- Exercise aim
Find the string "blue" in the listing below and return each line it appears in.

- Exercise data
******************************
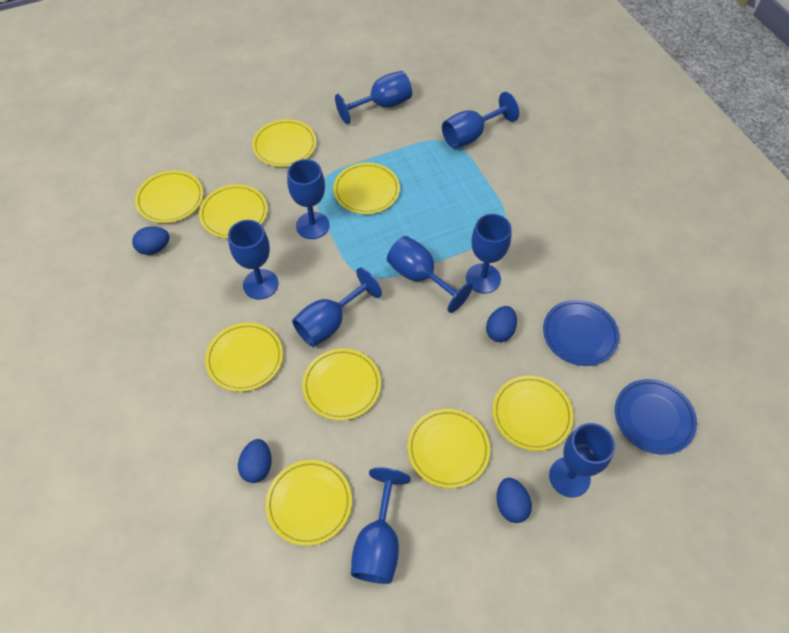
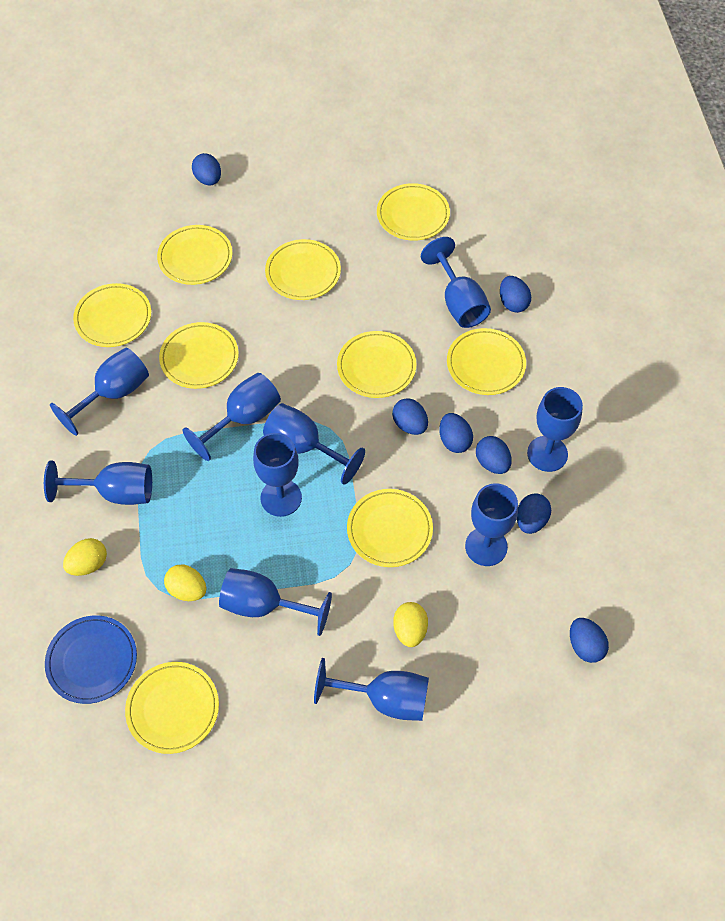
blue egg: 4 -> 7
blue goblet: 9 -> 10
blue plate: 2 -> 1
yellow egg: 0 -> 3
******************************
- Result of this task
blue egg: 4 -> 7
blue goblet: 9 -> 10
blue plate: 2 -> 1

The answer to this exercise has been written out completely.